## [Task instructions]
Begin with the line below holding "gray hexagon: moved" and go on through the line holding "gray triangle: moved", duplicating each line exactly and leaving out pictures.

## [Data records]
------
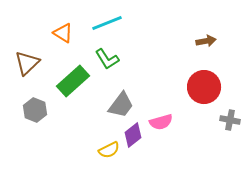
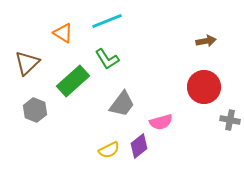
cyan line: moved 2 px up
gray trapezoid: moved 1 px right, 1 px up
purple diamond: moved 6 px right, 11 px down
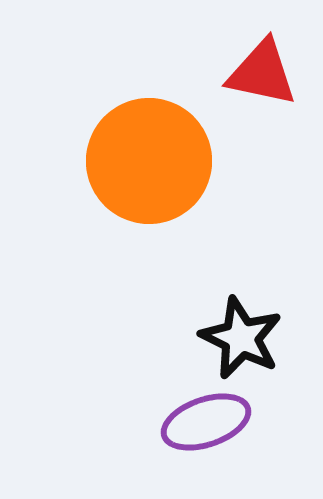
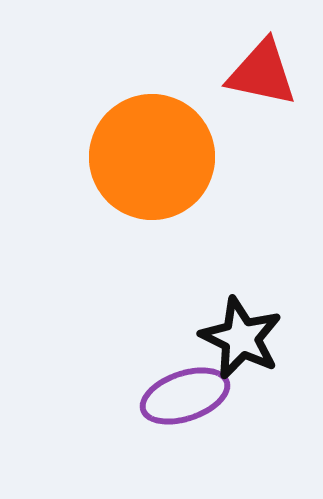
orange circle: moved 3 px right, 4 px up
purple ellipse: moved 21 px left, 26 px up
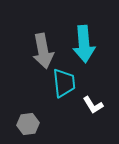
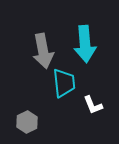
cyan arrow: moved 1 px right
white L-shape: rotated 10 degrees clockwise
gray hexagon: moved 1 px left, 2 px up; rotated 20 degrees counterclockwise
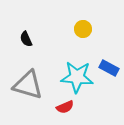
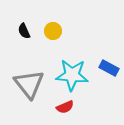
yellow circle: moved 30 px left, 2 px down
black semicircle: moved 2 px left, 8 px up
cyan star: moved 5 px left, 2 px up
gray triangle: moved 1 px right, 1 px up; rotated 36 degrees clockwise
------
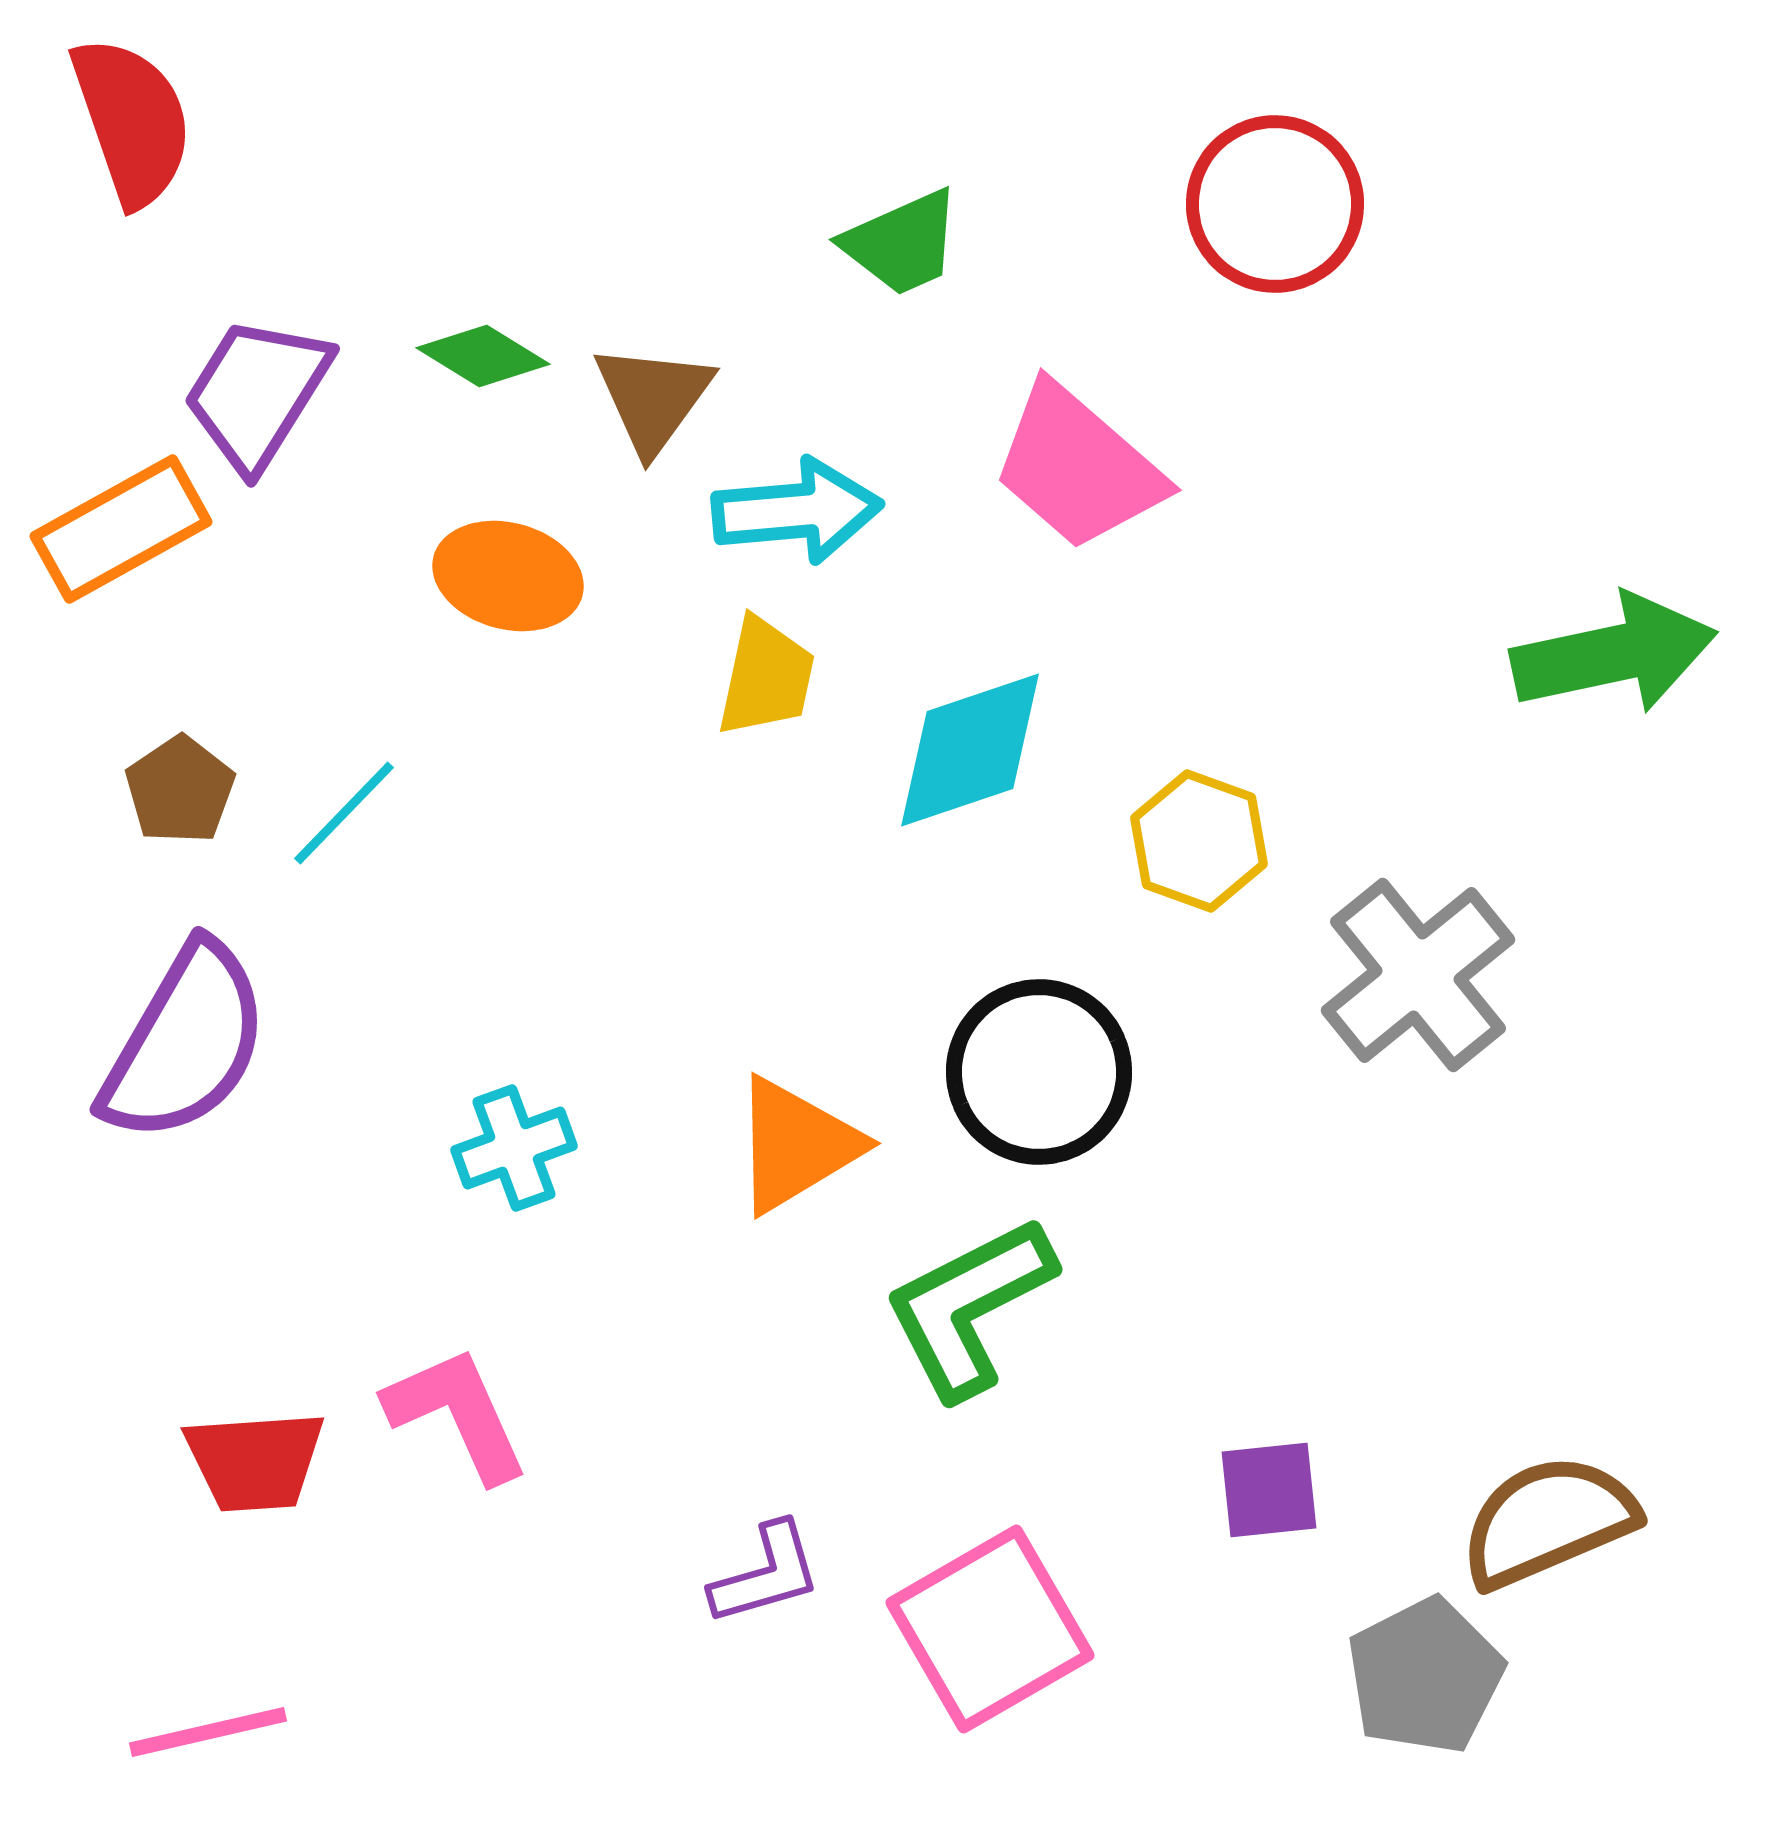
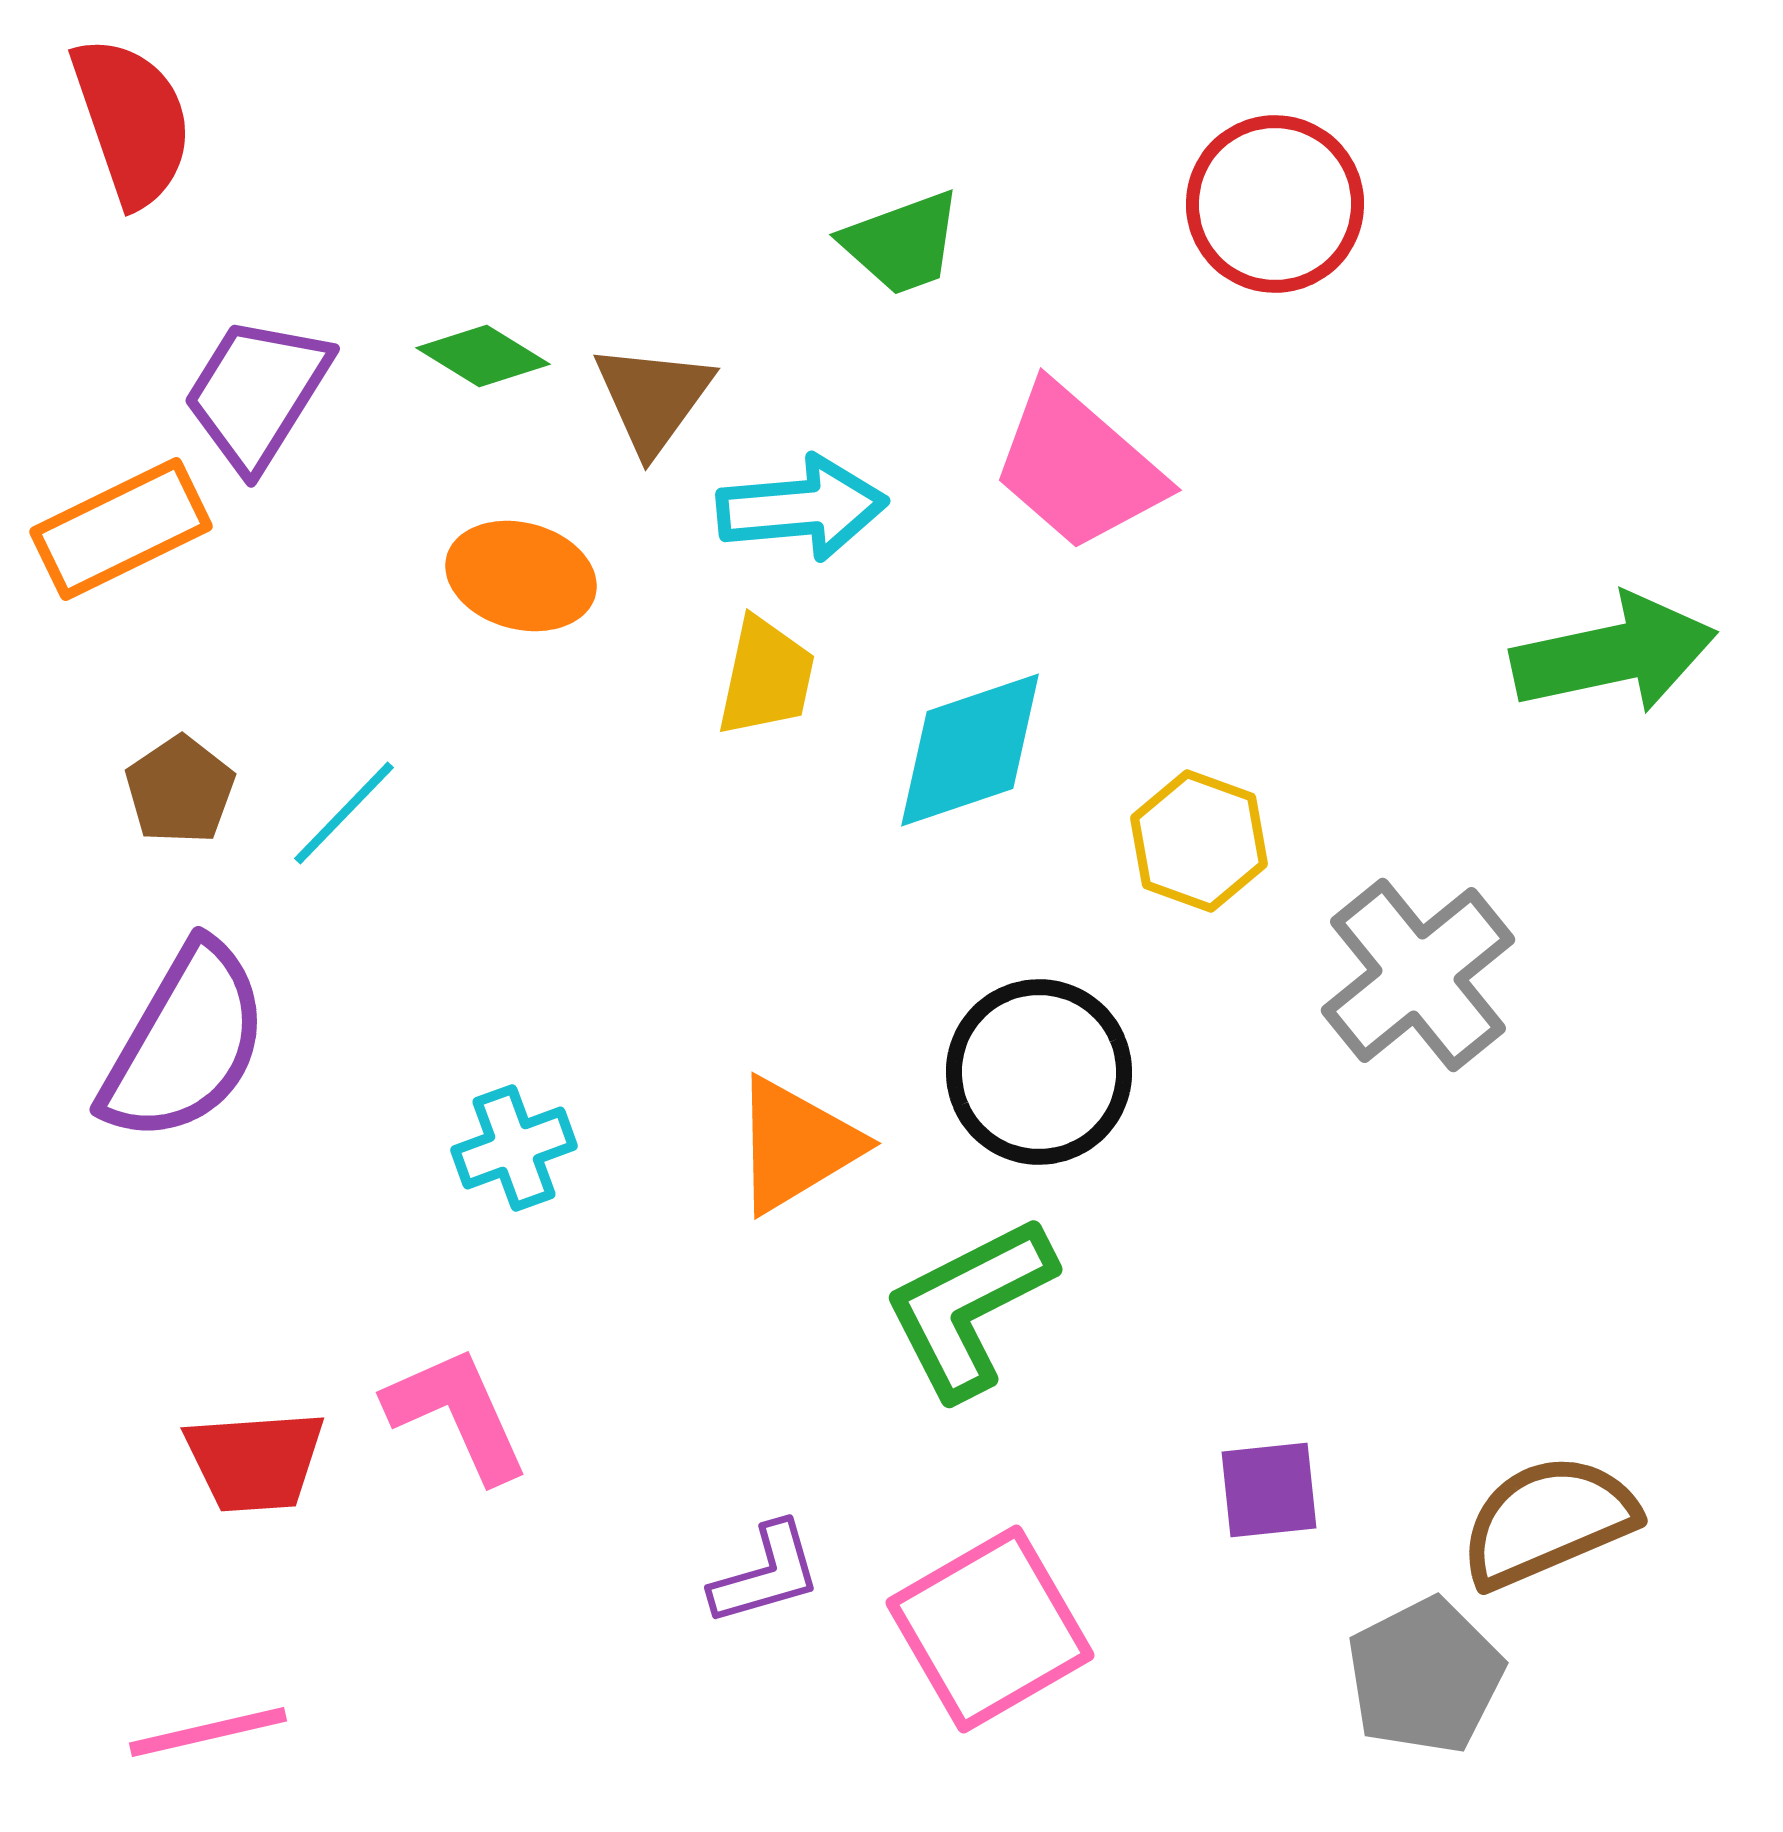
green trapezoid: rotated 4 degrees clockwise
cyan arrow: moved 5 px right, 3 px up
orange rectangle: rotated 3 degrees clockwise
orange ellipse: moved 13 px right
------
## [Task response]
gray hexagon: moved 1 px left, 2 px up; rotated 20 degrees counterclockwise
yellow circle: moved 30 px left, 2 px down
black semicircle: moved 2 px left, 8 px up
cyan star: moved 5 px left, 2 px up
gray triangle: moved 1 px right, 1 px up; rotated 36 degrees clockwise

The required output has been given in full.